+++ AVAILABLE RECORDS

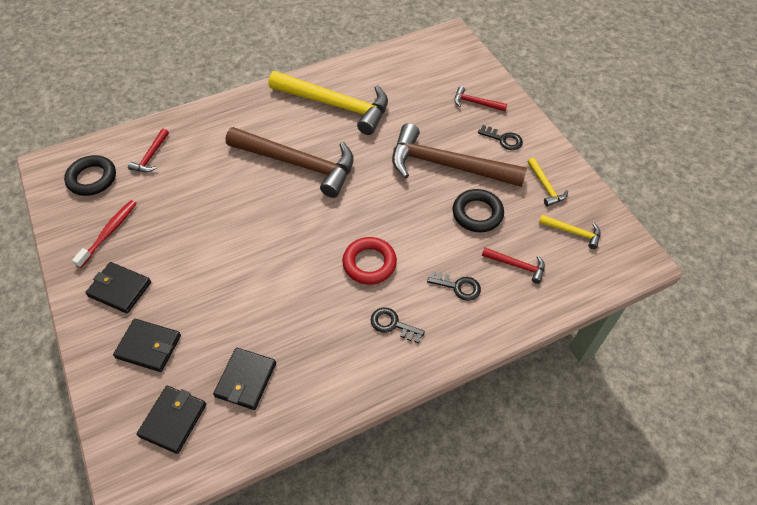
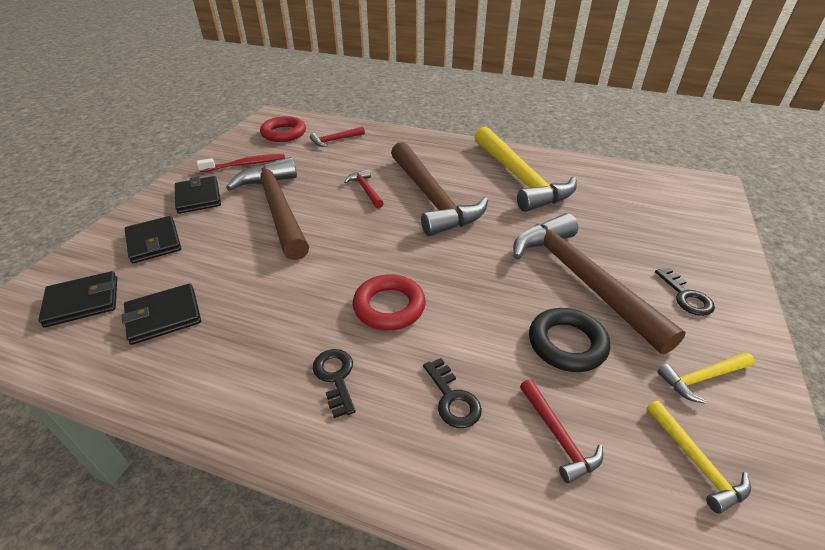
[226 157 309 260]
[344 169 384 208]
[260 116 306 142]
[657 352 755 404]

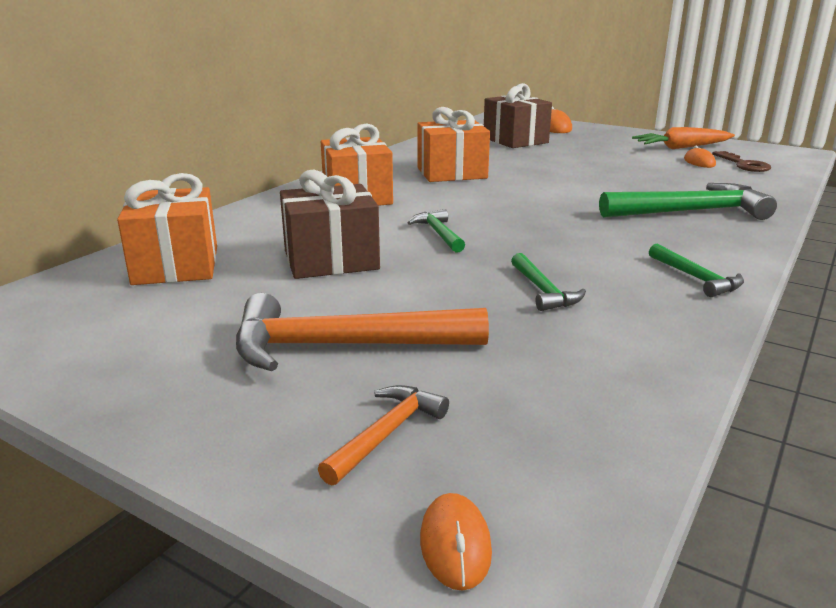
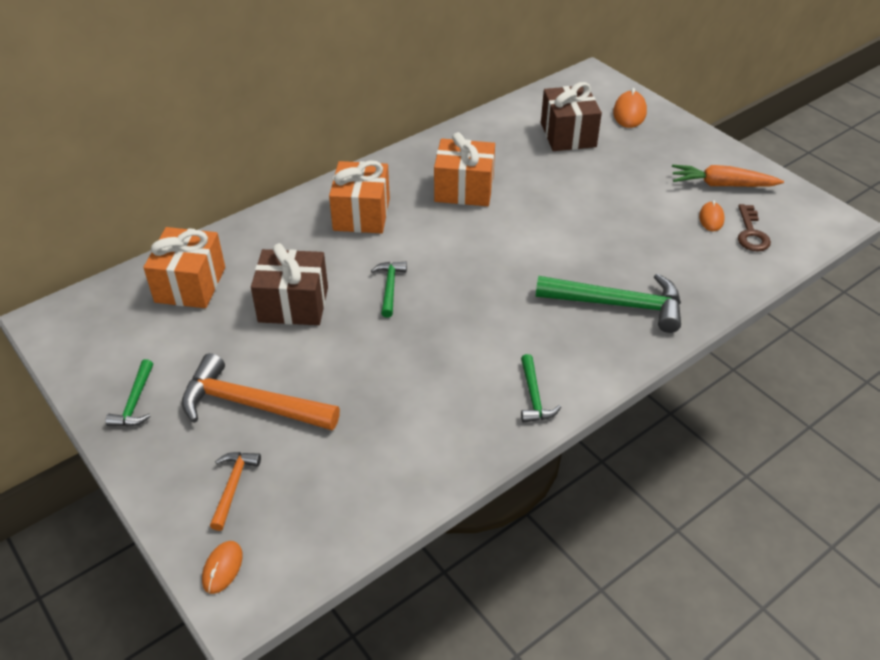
[105 359 153 427]
[210 452 261 531]

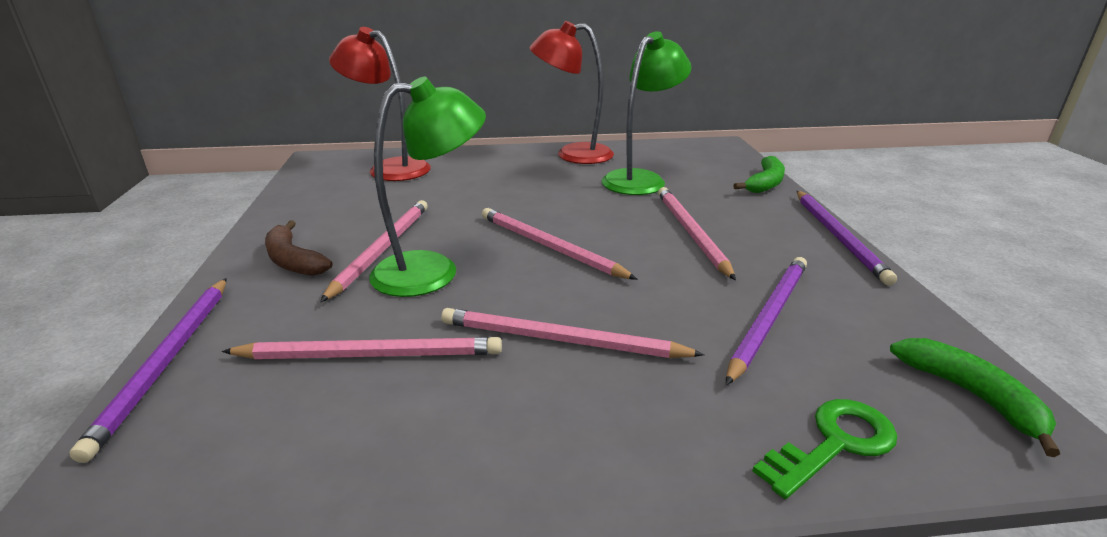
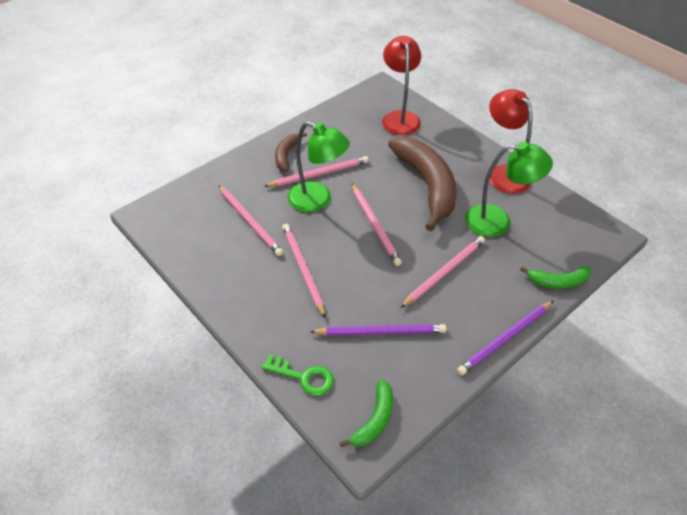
[69 278 227 463] (first image)
[388 137 457 231]
[352 184 402 266]

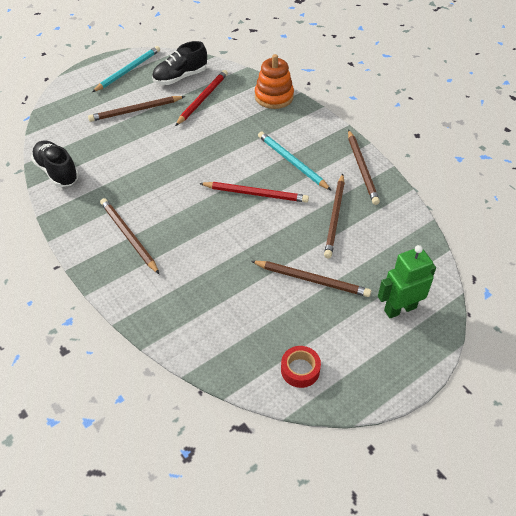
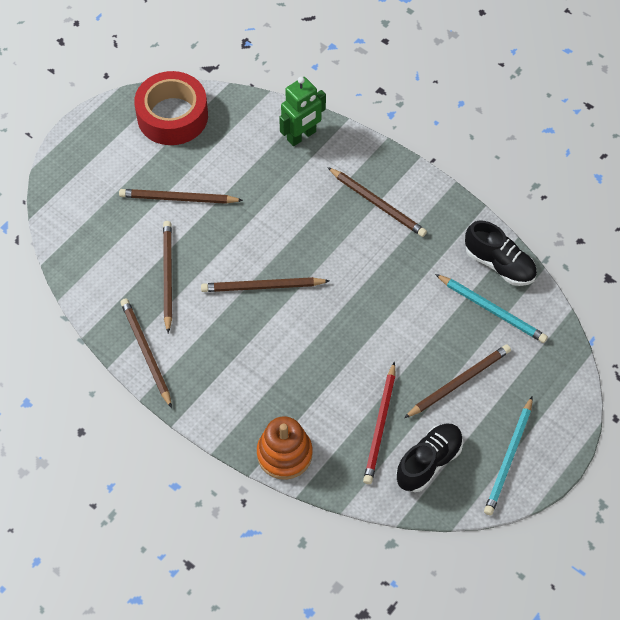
[435 274 548 343]
[279 77 326 146]
[201 277 329 292]
[134 71 208 145]

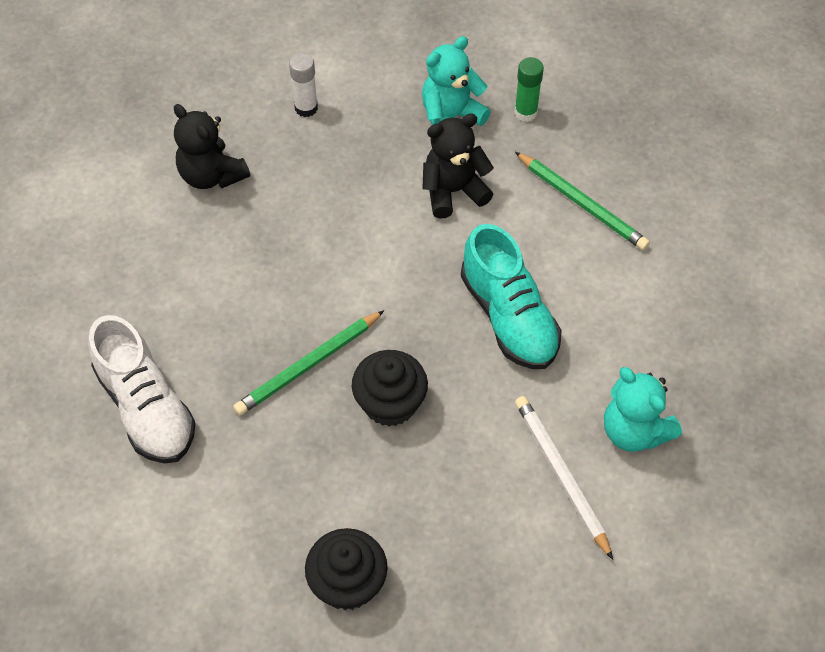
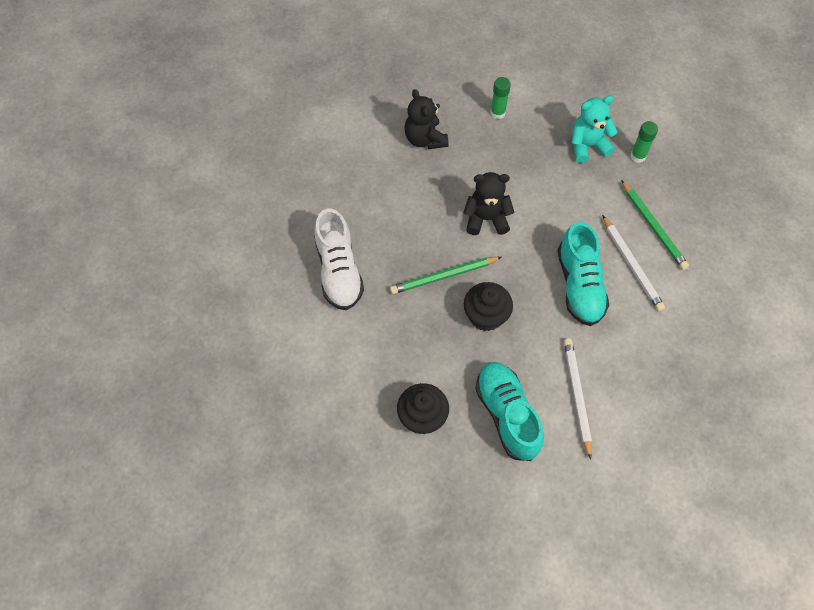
[604 367 682 452] (first image)
[475 362 544 461]
[602 215 665 311]
[463 172 515 235]
[490 77 511 119]

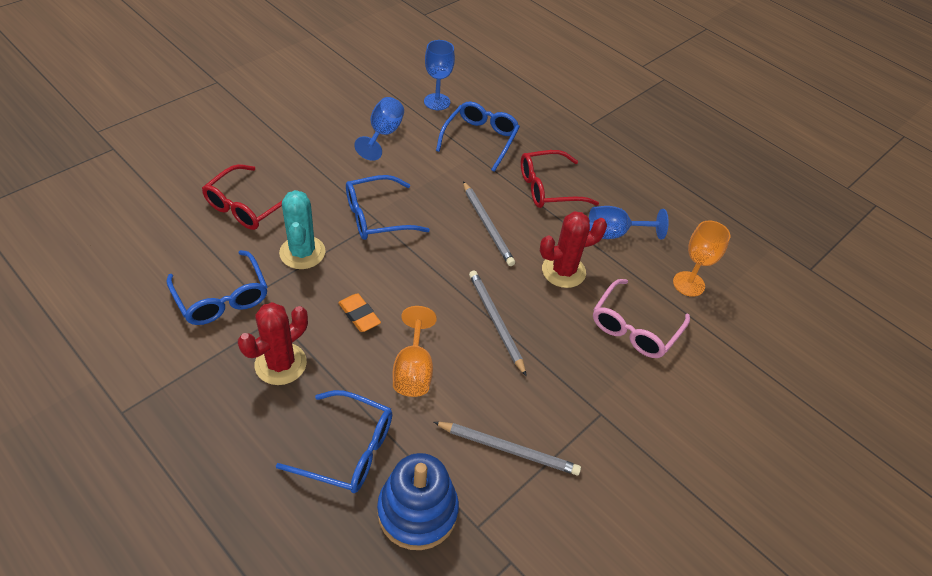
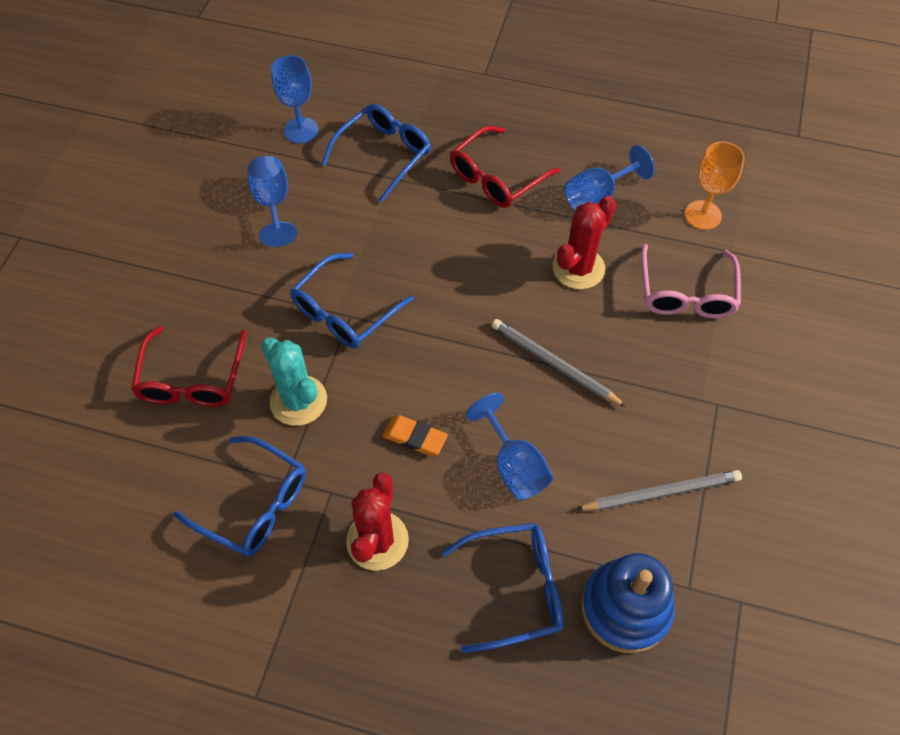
[463 181 515 266] (first image)
[466 393 553 500]
[322 104 431 202]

++++++

| EXERCISE GOAL |
Every line above holding the string "first" should be listed.

| ANSWER TO THIS PROBLEM |
[69 278 227 463] (first image)
[604 367 682 452] (first image)
[463 181 515 266] (first image)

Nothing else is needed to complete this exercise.